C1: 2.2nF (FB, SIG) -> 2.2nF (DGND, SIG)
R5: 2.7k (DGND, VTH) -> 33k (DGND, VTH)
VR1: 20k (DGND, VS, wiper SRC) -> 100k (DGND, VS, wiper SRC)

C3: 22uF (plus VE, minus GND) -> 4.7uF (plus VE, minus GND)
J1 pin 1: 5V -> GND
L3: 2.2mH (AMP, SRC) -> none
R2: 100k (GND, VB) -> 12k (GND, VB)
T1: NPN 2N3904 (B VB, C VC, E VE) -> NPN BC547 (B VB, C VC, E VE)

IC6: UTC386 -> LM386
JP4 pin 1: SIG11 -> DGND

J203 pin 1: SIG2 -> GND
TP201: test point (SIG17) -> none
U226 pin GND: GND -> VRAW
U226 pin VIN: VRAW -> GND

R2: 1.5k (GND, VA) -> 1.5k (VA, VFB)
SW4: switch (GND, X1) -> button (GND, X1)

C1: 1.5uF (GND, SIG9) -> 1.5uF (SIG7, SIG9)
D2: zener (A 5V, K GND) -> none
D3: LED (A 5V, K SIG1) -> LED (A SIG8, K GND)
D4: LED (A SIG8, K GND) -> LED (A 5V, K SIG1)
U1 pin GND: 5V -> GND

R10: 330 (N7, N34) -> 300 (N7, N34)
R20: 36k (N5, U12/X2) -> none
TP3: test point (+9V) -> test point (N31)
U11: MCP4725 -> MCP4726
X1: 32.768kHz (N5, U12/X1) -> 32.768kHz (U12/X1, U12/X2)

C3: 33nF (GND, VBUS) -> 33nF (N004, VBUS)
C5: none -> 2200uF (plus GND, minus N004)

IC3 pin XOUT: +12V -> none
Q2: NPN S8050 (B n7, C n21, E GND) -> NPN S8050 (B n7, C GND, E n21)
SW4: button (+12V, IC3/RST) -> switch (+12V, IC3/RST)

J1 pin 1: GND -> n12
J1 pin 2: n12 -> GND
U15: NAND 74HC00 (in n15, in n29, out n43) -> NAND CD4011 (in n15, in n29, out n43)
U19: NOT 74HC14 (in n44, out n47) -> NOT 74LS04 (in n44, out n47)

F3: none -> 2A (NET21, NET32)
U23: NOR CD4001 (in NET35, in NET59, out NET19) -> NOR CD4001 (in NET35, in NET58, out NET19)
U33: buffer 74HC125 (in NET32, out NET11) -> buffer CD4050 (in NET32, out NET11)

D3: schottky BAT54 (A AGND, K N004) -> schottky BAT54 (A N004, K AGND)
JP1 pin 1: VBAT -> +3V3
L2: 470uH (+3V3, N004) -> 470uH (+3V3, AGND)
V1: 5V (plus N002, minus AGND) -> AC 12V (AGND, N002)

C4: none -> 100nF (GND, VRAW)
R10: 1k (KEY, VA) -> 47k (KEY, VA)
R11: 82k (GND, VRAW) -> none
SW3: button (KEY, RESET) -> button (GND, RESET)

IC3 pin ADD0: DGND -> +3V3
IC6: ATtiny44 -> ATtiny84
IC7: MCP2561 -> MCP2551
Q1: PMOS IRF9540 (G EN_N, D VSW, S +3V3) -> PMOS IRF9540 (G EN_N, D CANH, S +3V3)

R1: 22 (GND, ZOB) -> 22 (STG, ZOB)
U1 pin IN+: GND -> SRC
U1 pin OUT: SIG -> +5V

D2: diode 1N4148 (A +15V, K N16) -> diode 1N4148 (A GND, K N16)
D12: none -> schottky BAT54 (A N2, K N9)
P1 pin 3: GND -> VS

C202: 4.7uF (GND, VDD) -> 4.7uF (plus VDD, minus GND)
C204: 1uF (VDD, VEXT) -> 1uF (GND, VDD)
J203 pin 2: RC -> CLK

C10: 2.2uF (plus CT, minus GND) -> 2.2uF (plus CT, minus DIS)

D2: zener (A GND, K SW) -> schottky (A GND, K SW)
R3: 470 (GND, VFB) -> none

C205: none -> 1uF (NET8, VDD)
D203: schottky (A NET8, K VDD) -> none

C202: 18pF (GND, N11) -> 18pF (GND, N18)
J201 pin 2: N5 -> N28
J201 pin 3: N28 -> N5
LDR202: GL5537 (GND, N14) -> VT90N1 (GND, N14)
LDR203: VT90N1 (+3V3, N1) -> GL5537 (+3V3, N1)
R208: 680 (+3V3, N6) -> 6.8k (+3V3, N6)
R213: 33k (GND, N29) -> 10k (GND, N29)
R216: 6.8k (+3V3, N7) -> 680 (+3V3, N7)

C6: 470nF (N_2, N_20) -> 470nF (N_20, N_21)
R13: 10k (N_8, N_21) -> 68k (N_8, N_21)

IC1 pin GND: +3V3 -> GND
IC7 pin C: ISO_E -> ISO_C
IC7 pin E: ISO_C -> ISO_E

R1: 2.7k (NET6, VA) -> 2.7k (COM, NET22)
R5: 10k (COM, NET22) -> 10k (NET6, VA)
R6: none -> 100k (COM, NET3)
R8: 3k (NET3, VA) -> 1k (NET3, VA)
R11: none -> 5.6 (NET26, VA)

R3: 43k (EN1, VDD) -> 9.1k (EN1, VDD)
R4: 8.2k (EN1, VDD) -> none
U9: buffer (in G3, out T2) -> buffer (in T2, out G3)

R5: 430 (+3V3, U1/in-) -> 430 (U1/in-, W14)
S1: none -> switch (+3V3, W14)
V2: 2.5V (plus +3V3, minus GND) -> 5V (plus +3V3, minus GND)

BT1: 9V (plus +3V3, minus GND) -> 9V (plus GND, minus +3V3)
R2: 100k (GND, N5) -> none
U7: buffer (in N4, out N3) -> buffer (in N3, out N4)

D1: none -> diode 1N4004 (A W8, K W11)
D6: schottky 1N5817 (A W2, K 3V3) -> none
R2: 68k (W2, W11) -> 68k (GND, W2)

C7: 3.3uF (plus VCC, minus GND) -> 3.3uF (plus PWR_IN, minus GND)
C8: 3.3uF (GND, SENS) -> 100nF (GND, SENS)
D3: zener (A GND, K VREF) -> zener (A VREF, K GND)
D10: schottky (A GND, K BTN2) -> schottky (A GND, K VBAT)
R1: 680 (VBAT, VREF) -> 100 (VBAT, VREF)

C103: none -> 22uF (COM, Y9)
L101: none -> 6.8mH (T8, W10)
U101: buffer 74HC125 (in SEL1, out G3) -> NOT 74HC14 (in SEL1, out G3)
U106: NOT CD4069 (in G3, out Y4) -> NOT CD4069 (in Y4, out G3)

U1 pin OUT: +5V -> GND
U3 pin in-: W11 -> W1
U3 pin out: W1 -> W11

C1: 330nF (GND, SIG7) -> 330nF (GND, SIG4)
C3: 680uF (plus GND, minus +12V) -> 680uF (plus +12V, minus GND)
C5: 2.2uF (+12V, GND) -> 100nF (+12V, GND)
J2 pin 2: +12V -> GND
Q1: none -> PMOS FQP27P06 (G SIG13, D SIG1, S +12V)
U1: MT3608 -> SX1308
•••
◆ ASSIGNED TASK: From the line holding "U33: buffer 74HC125" to the line holding "R13: 10k (N_8, N_21) -> 68k (N_8, N_21)", inclusive, restate each line above exactly as written.

◆ ANSWER TO THE EXERCISE:
U33: buffer 74HC125 (in NET32, out NET11) -> buffer CD4050 (in NET32, out NET11)

D3: schottky BAT54 (A AGND, K N004) -> schottky BAT54 (A N004, K AGND)
JP1 pin 1: VBAT -> +3V3
L2: 470uH (+3V3, N004) -> 470uH (+3V3, AGND)
V1: 5V (plus N002, minus AGND) -> AC 12V (AGND, N002)

C4: none -> 100nF (GND, VRAW)
R10: 1k (KEY, VA) -> 47k (KEY, VA)
R11: 82k (GND, VRAW) -> none
SW3: button (KEY, RESET) -> button (GND, RESET)

IC3 pin ADD0: DGND -> +3V3
IC6: ATtiny44 -> ATtiny84
IC7: MCP2561 -> MCP2551
Q1: PMOS IRF9540 (G EN_N, D VSW, S +3V3) -> PMOS IRF9540 (G EN_N, D CANH, S +3V3)

R1: 22 (GND, ZOB) -> 22 (STG, ZOB)
U1 pin IN+: GND -> SRC
U1 pin OUT: SIG -> +5V

D2: diode 1N4148 (A +15V, K N16) -> diode 1N4148 (A GND, K N16)
D12: none -> schottky BAT54 (A N2, K N9)
P1 pin 3: GND -> VS

C202: 4.7uF (GND, VDD) -> 4.7uF (plus VDD, minus GND)
C204: 1uF (VDD, VEXT) -> 1uF (GND, VDD)
J203 pin 2: RC -> CLK

C10: 2.2uF (plus CT, minus GND) -> 2.2uF (plus CT, minus DIS)

D2: zener (A GND, K SW) -> schottky (A GND, K SW)
R3: 470 (GND, VFB) -> none

C205: none -> 1uF (NET8, VDD)
D203: schottky (A NET8, K VDD) -> none

C202: 18pF (GND, N11) -> 18pF (GND, N18)
J201 pin 2: N5 -> N28
J201 pin 3: N28 -> N5
LDR202: GL5537 (GND, N14) -> VT90N1 (GND, N14)
LDR203: VT90N1 (+3V3, N1) -> GL5537 (+3V3, N1)
R208: 680 (+3V3, N6) -> 6.8k (+3V3, N6)
R213: 33k (GND, N29) -> 10k (GND, N29)
R216: 6.8k (+3V3, N7) -> 680 (+3V3, N7)

C6: 470nF (N_2, N_20) -> 470nF (N_20, N_21)
R13: 10k (N_8, N_21) -> 68k (N_8, N_21)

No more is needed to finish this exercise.